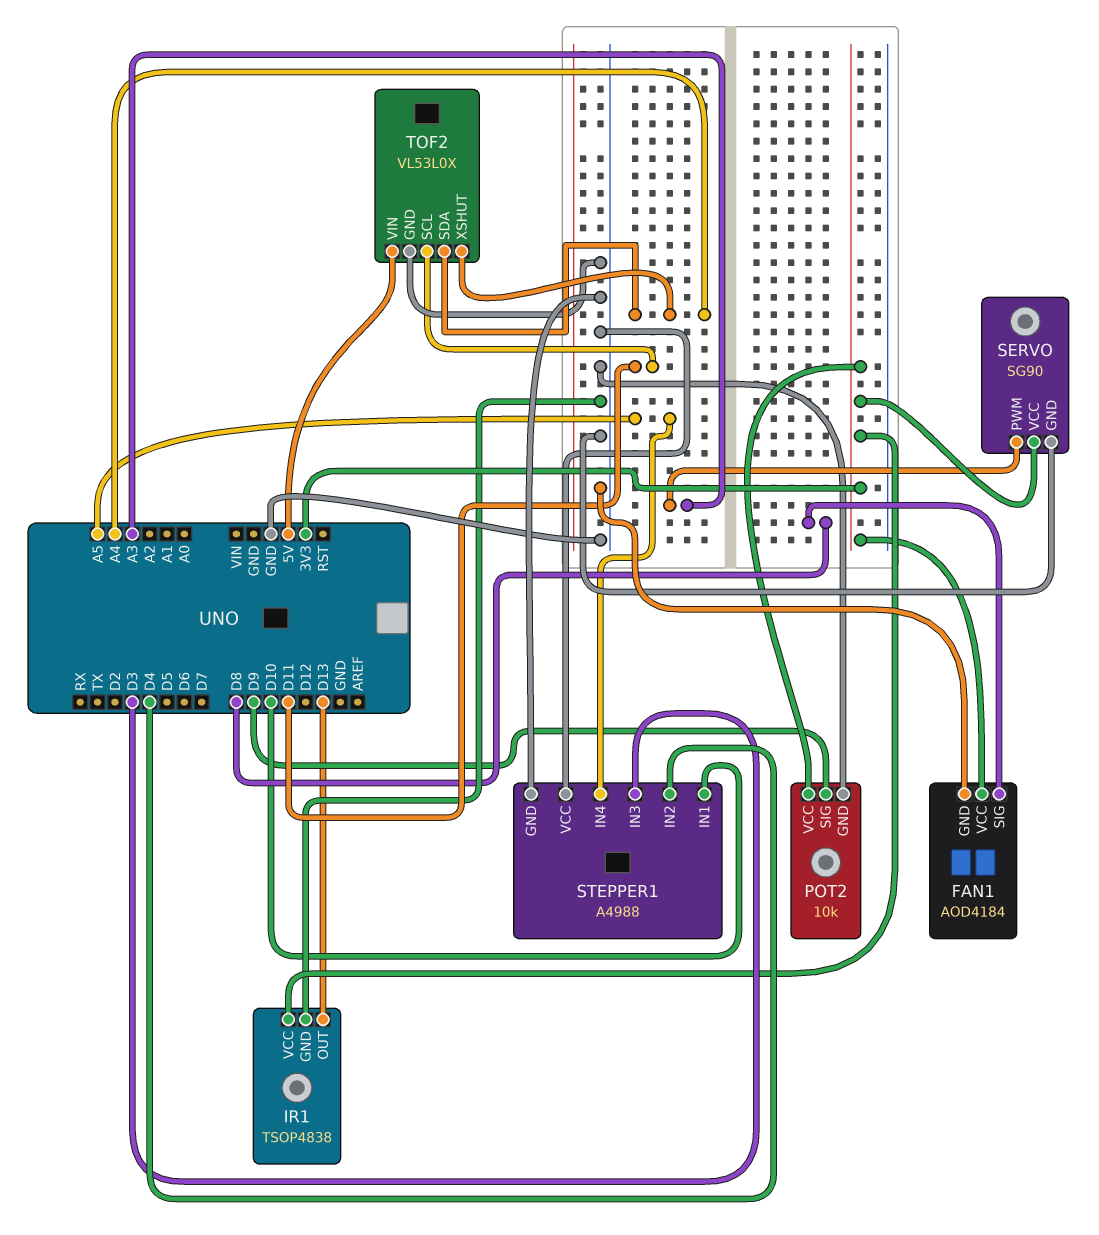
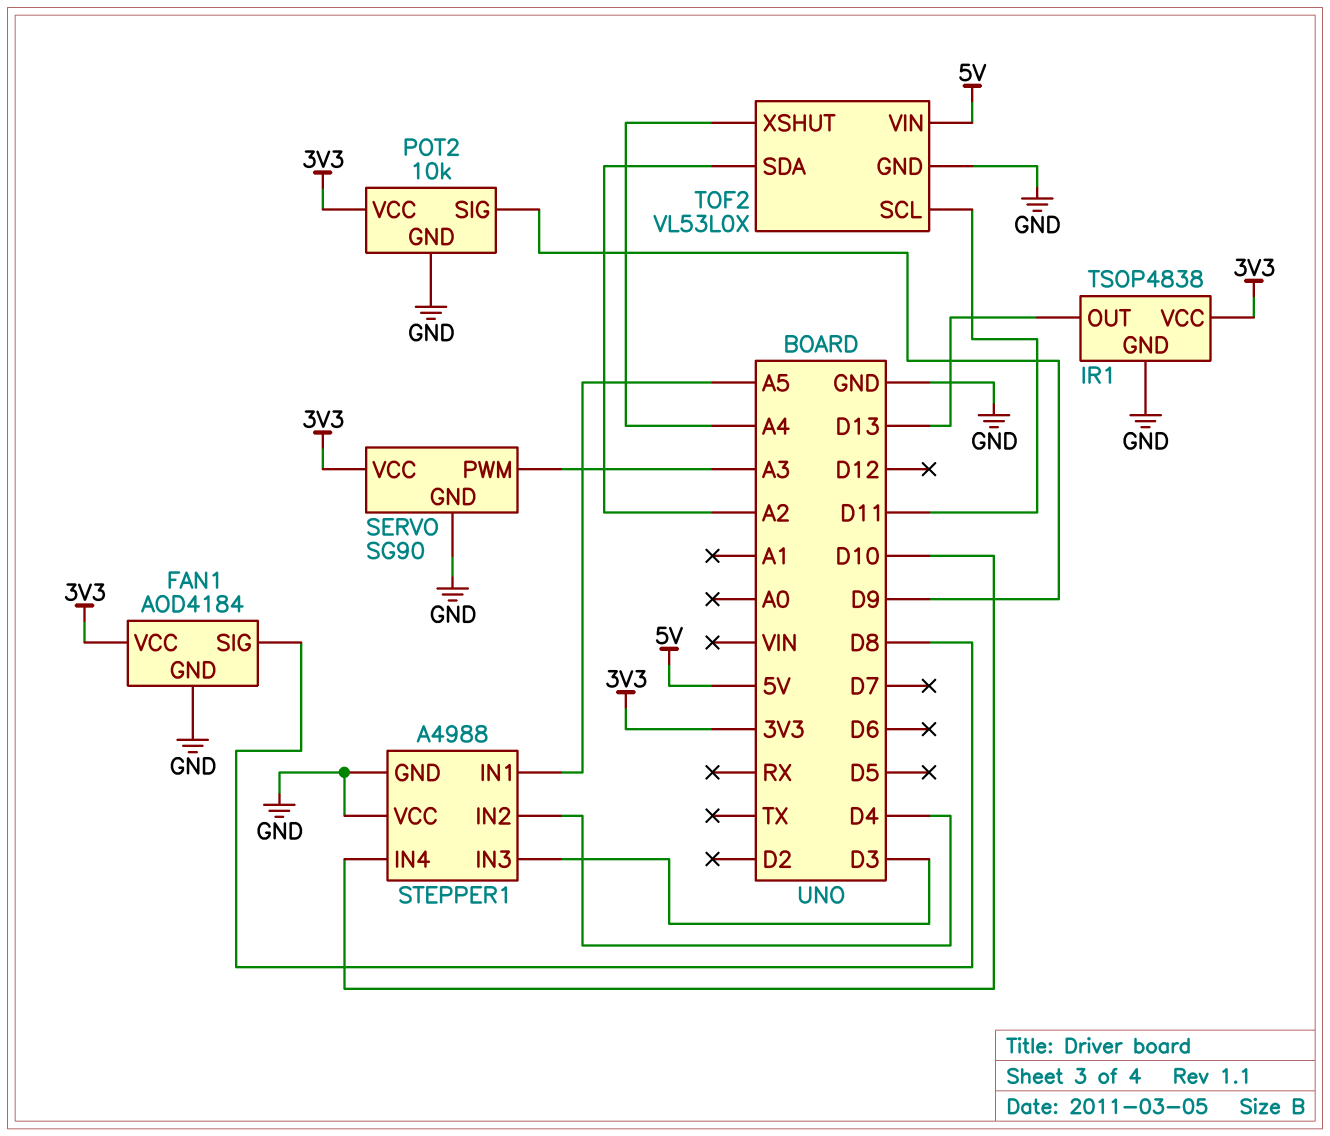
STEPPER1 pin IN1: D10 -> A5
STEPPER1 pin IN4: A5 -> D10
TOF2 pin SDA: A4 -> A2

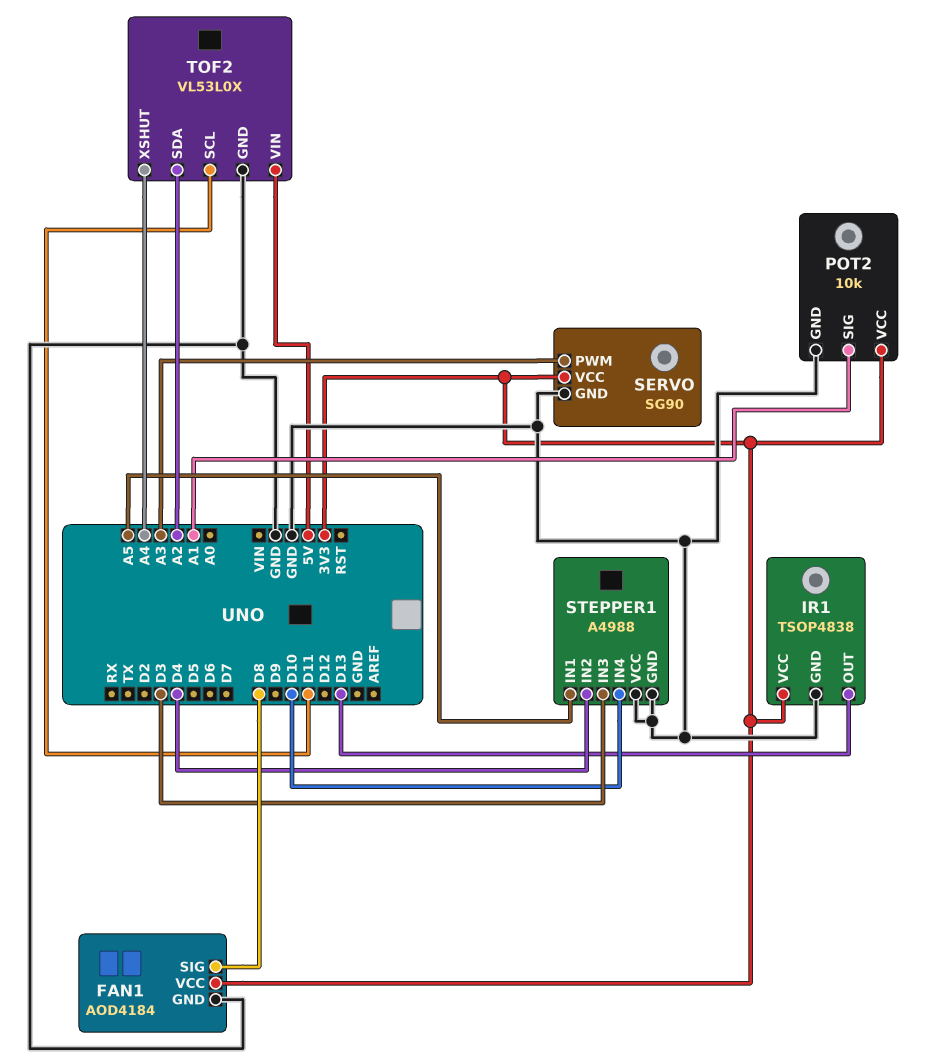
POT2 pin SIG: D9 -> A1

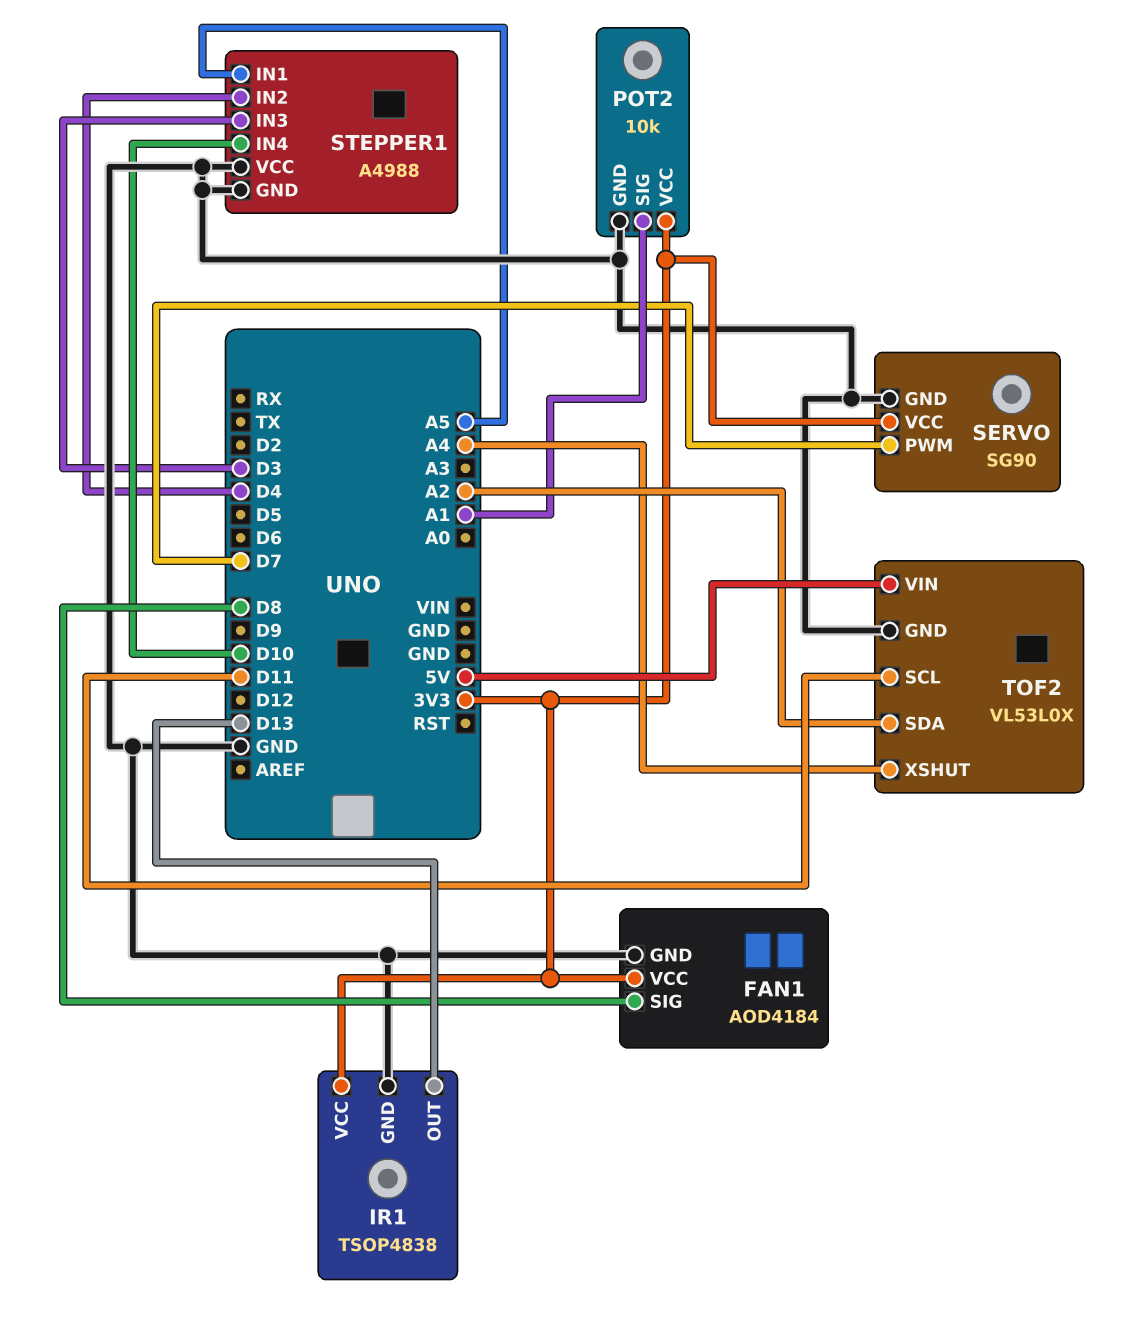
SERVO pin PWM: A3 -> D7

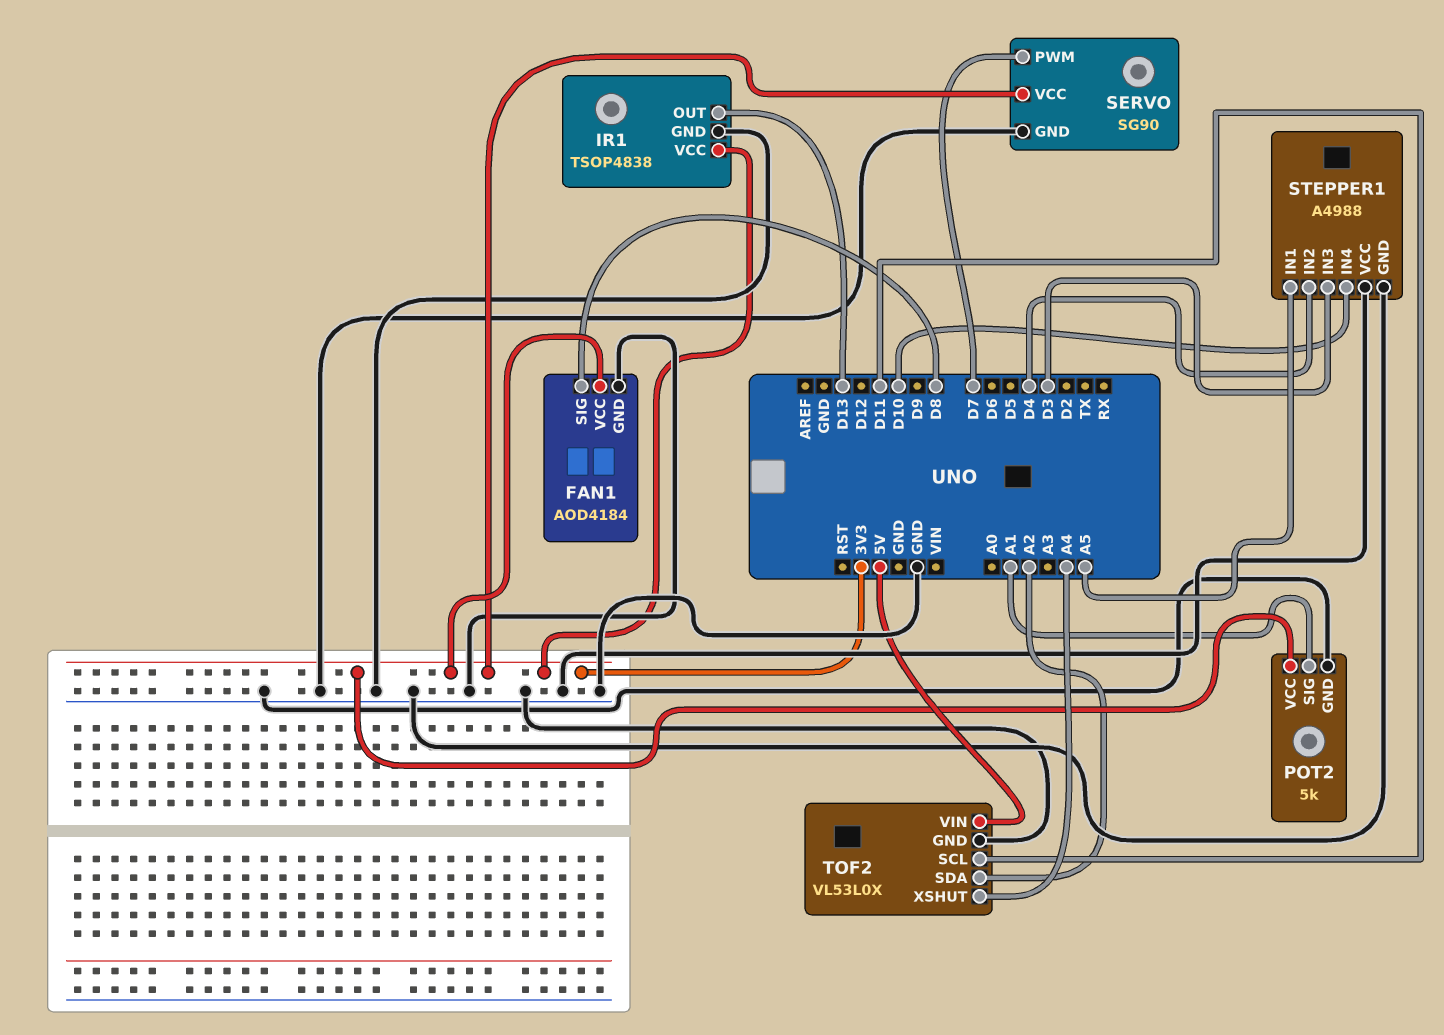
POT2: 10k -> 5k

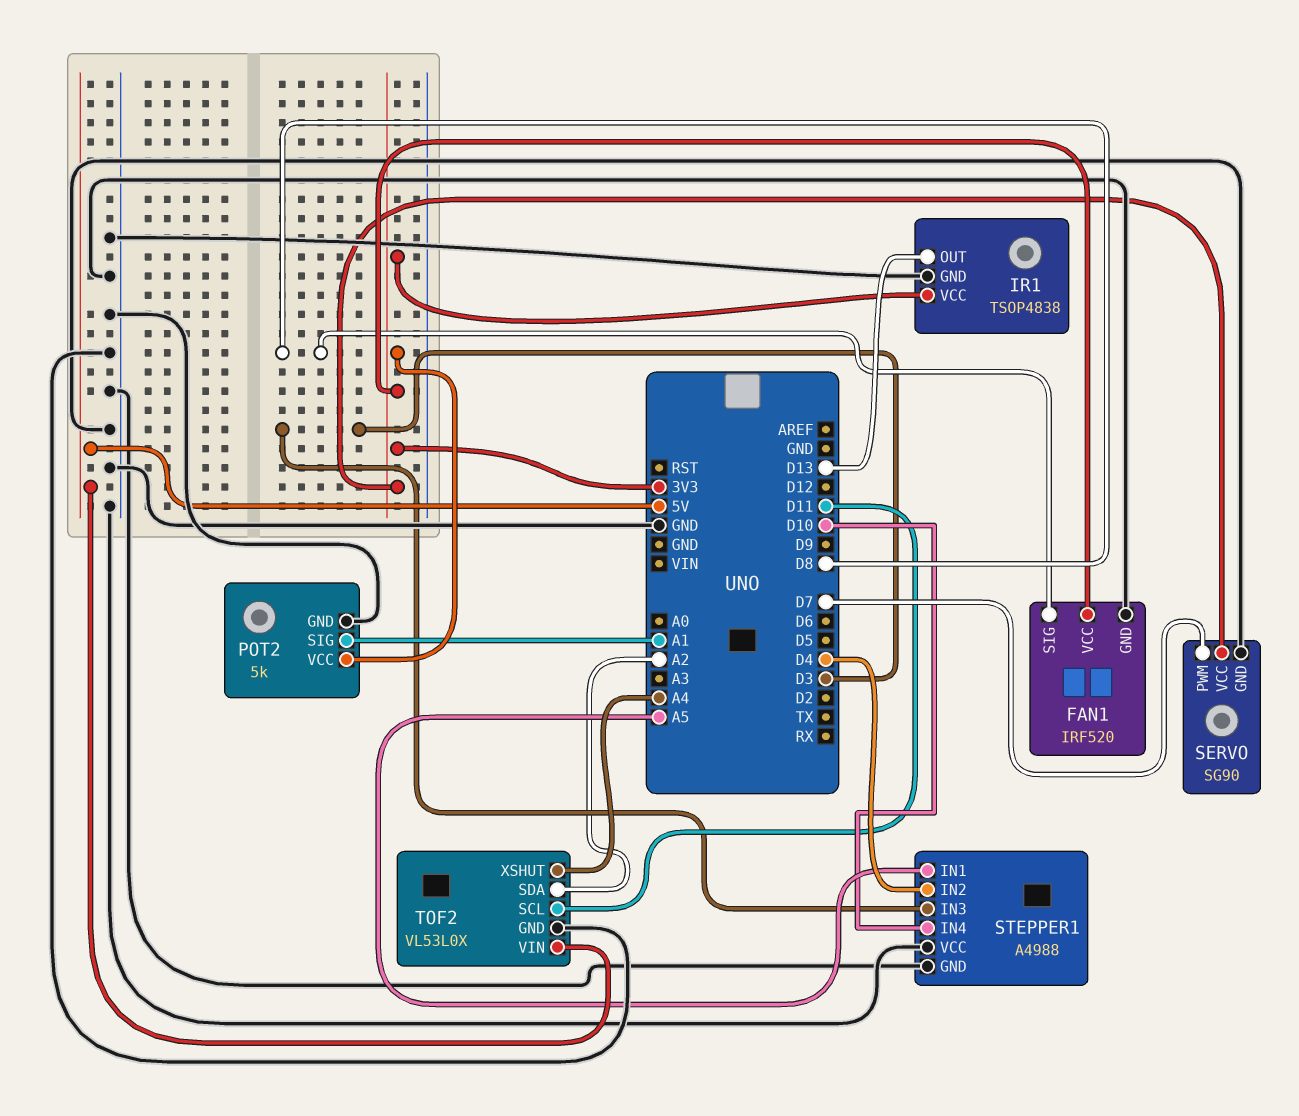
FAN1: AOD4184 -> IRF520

> Exercise
Exactly as they stand, retype all the entries, but omit the pictures.

> Reply to the exercise
STEPPER1 pin IN1: D10 -> A5
STEPPER1 pin IN4: A5 -> D10
TOF2 pin SDA: A4 -> A2

POT2 pin SIG: D9 -> A1

SERVO pin PWM: A3 -> D7

POT2: 10k -> 5k

FAN1: AOD4184 -> IRF520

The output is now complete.